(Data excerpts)
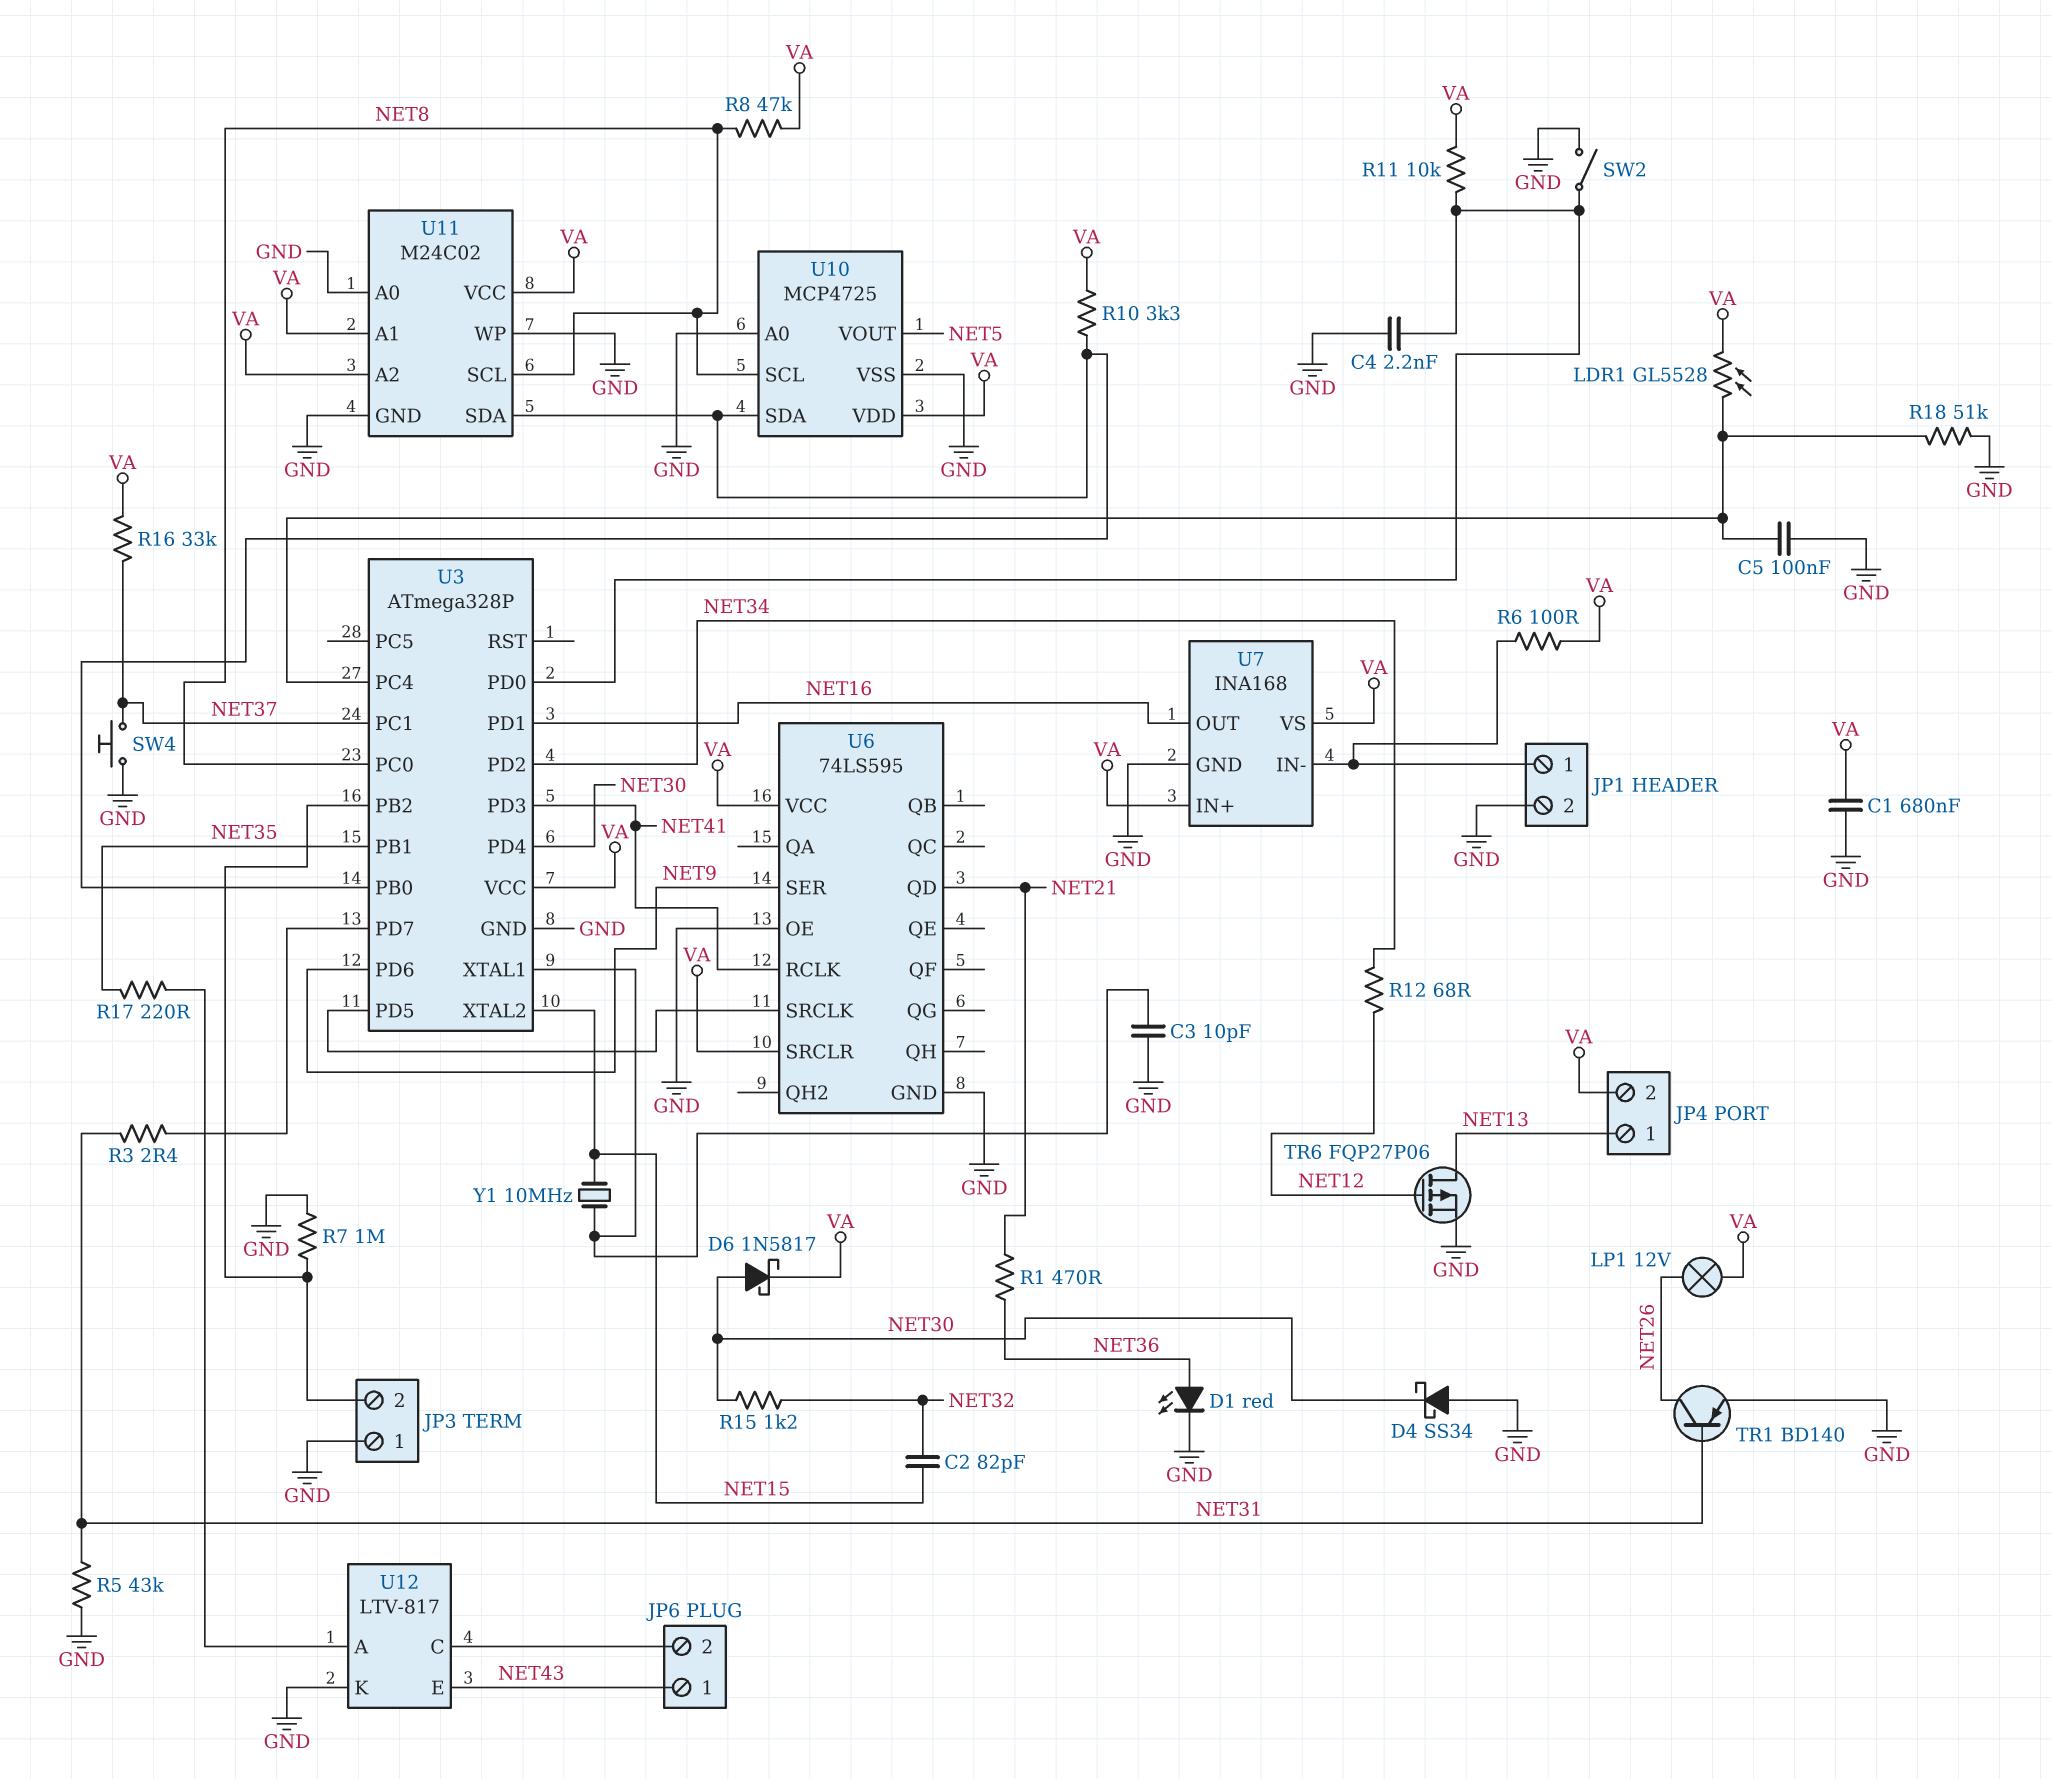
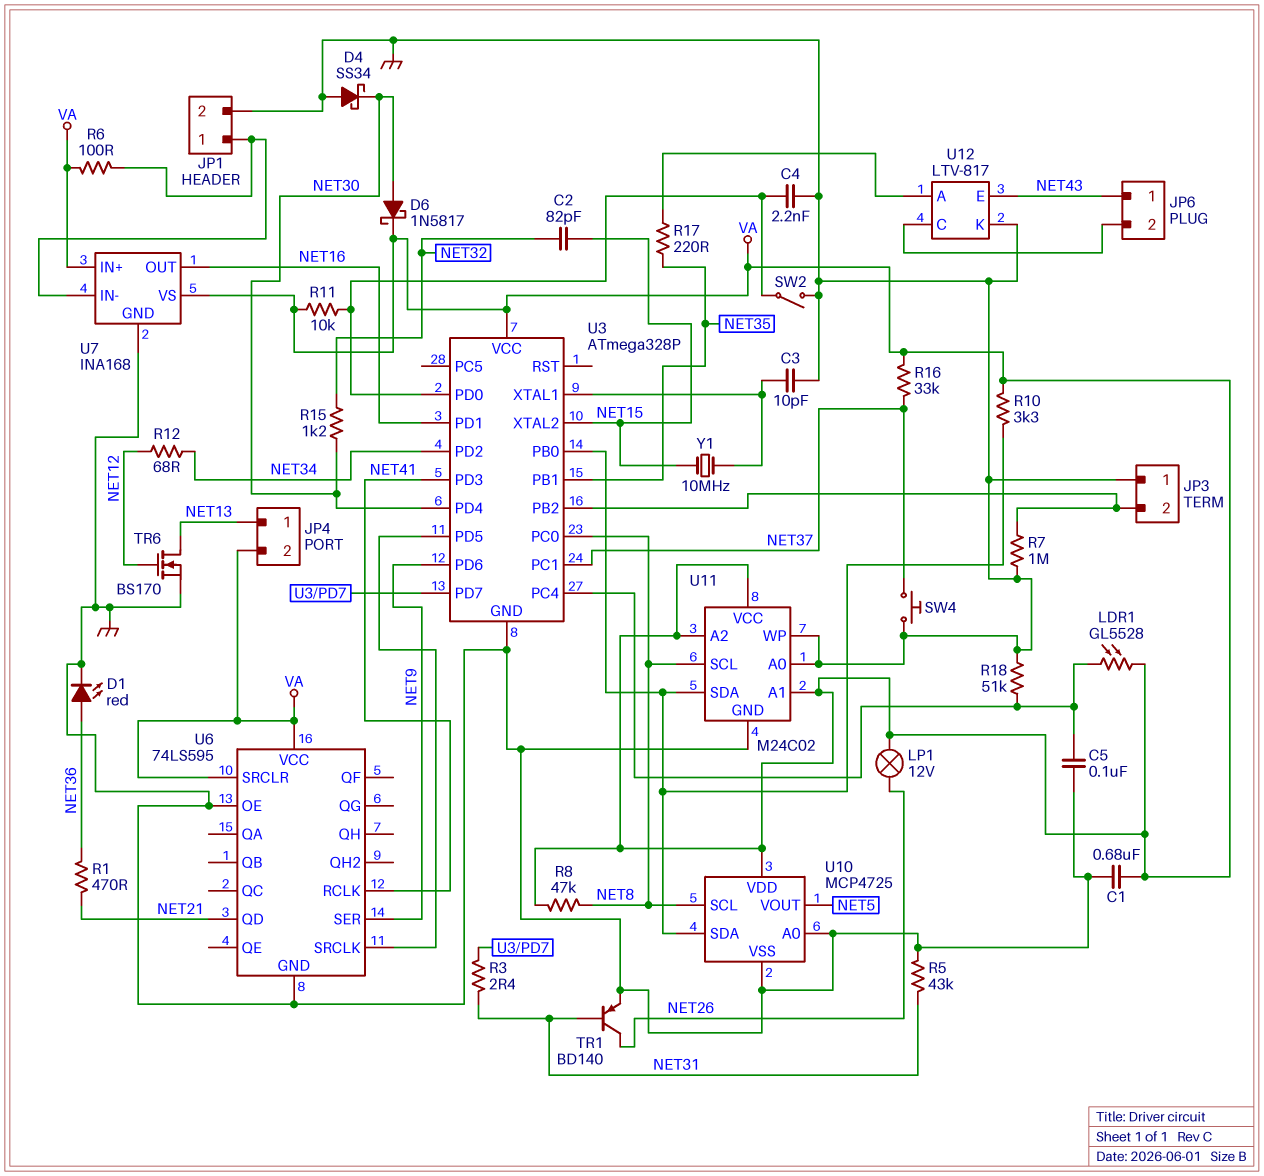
TR6: PMOS FQP27P06 (G NET12, D NET13, S GND) -> NMOS BS170 (G NET12, D NET13, S GND)

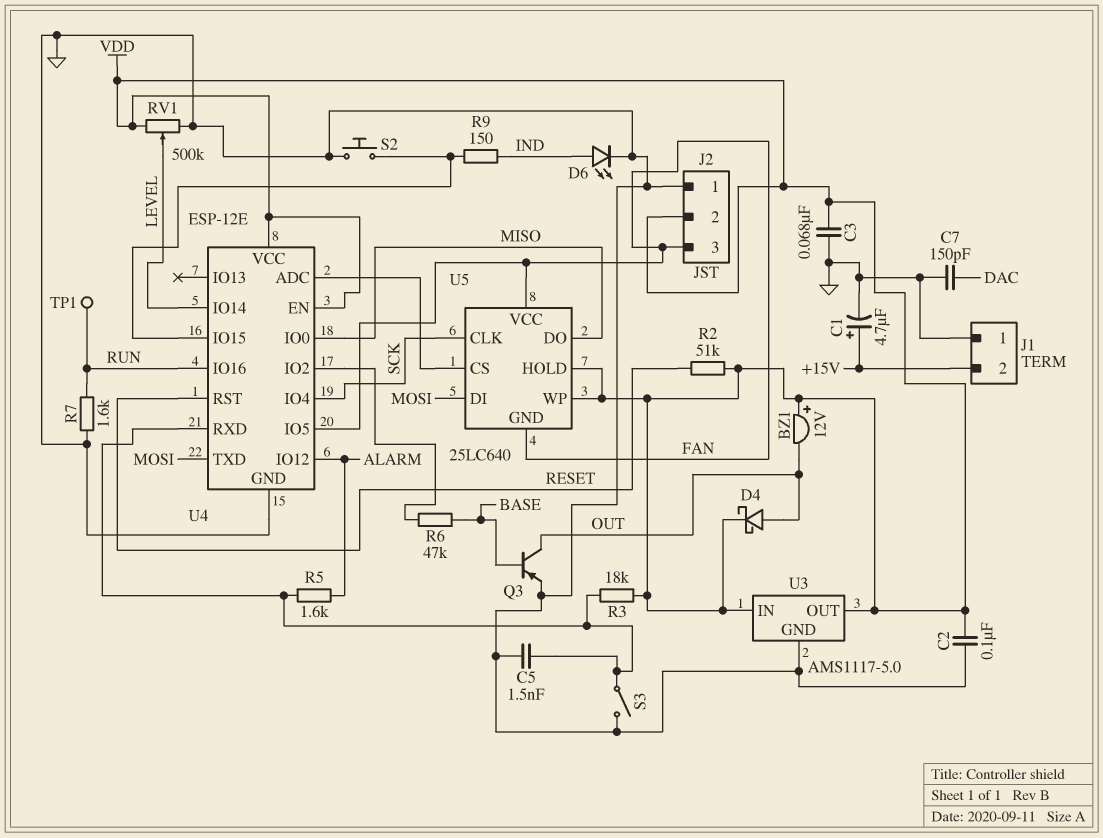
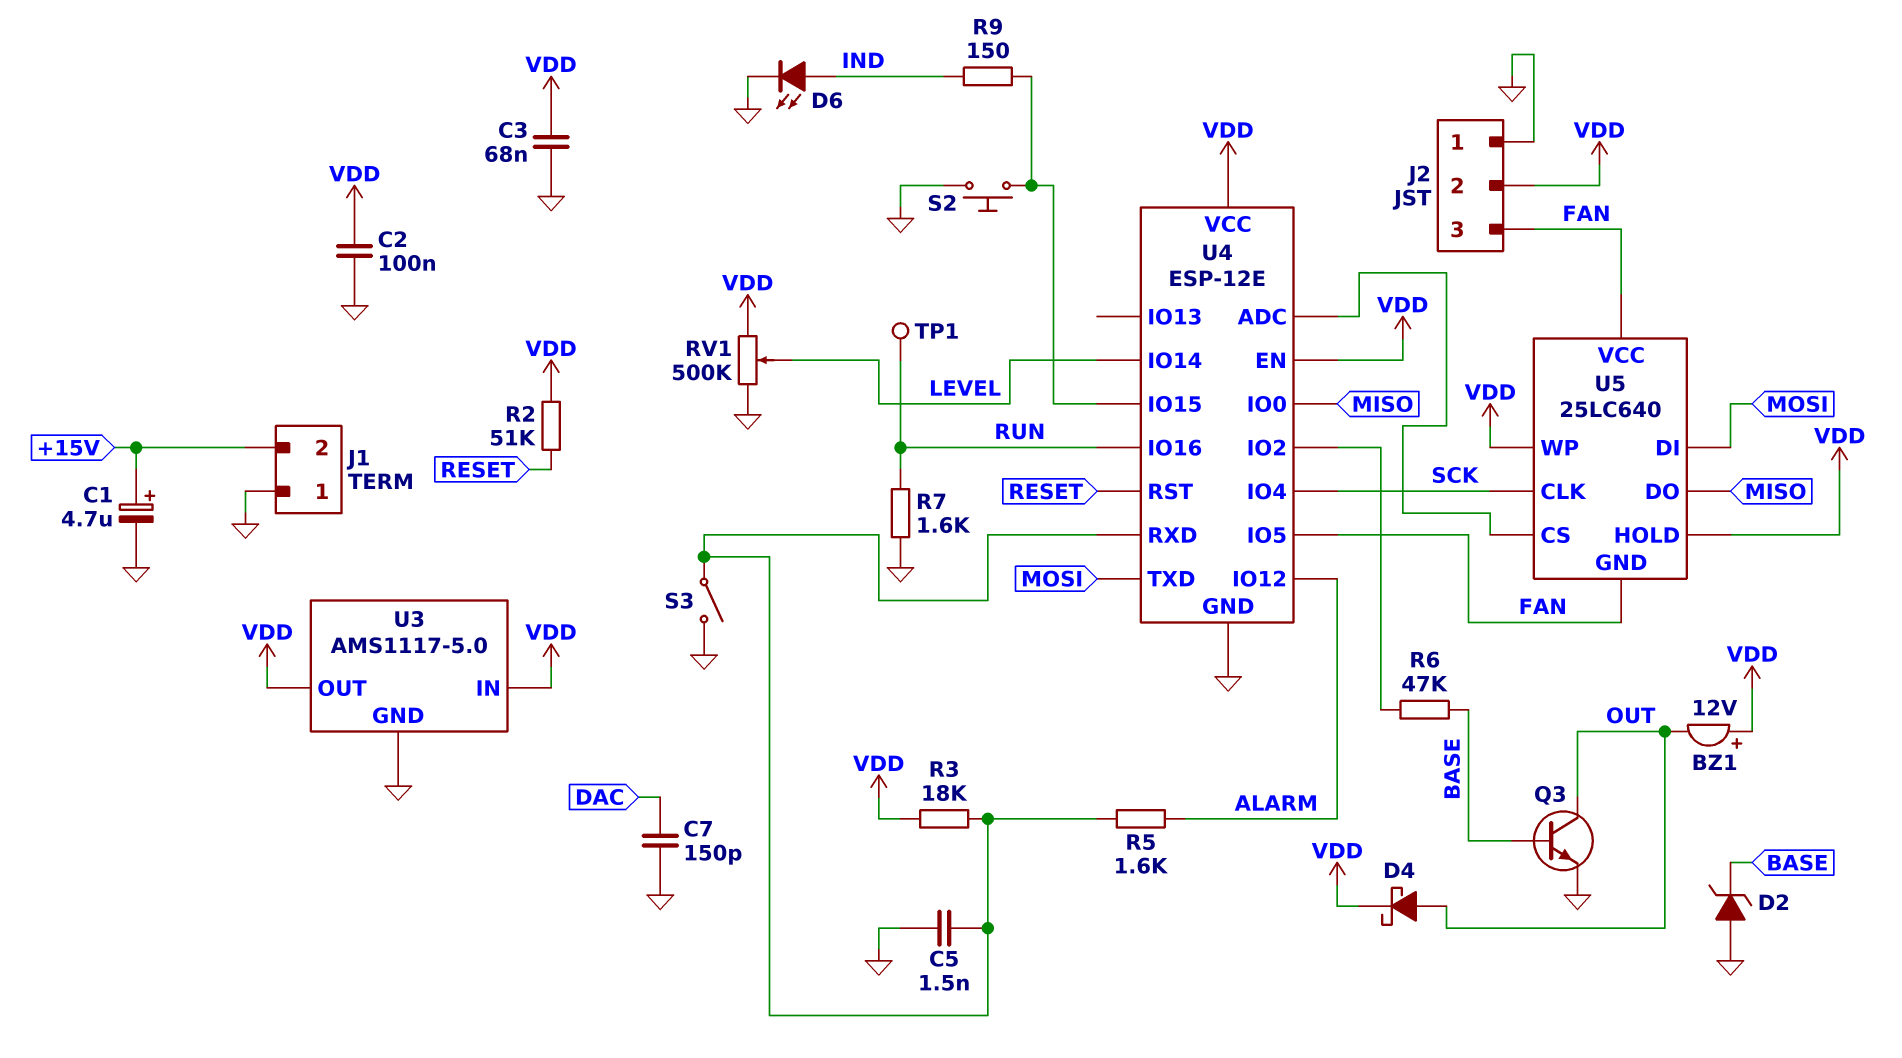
D2: none -> zener (A GND, K BASE)
Q3: PNP (B BASE, C OUT, E GND) -> NPN (B BASE, C OUT, E GND)

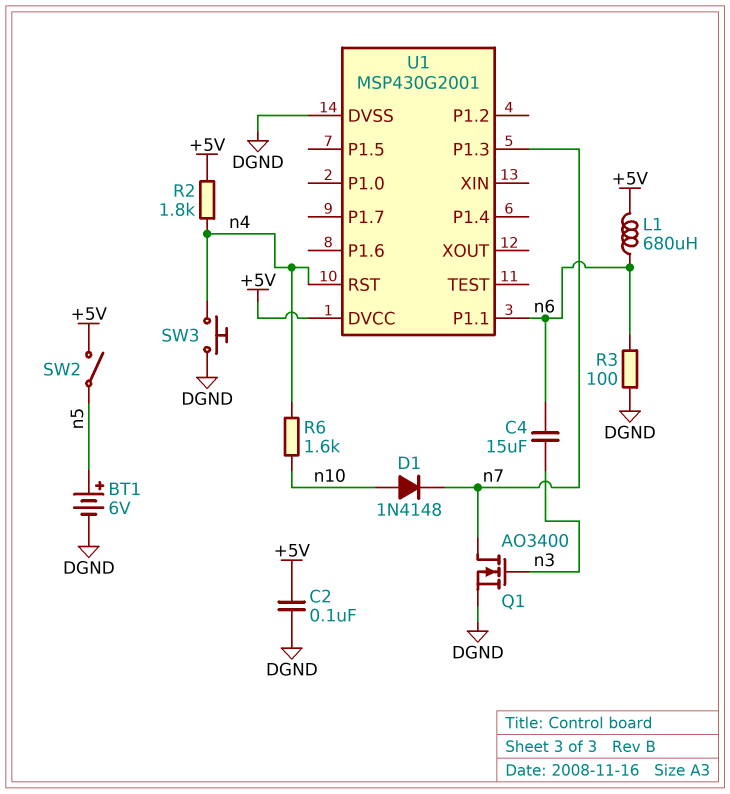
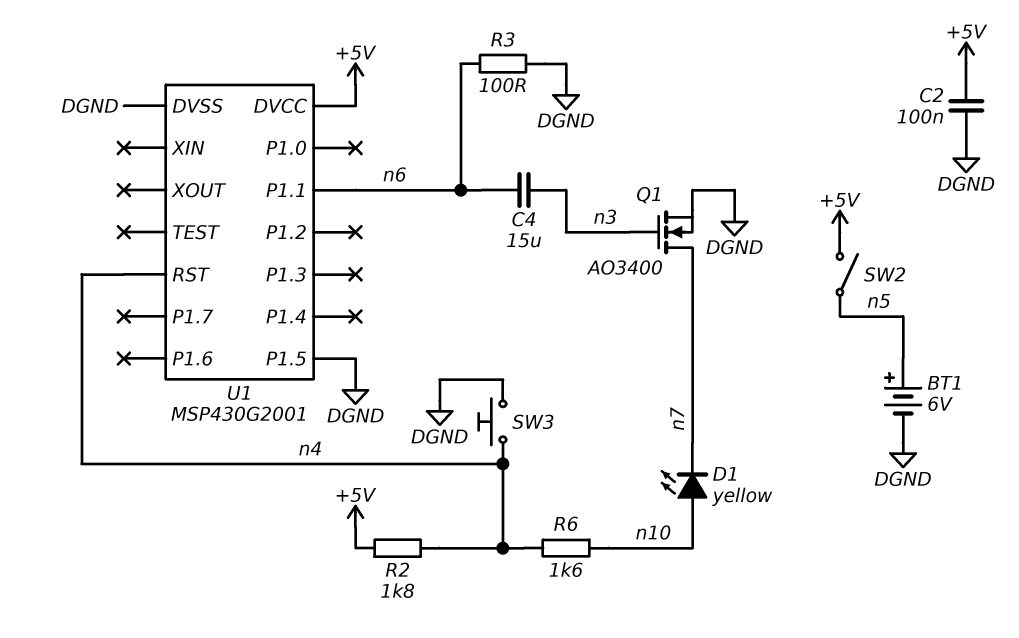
D1: diode 1N4148 (A n10, K n7) -> LED yellow (A n10, K n7)
L1: 680uH (+5V, n6) -> none
U1 pin P1.3: n7 -> none
U1 pin P1.5: none -> DGND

Directions for this task → Your answer should be one number: the count of lines in the records above that contain "BASE".

Answer to this task → 2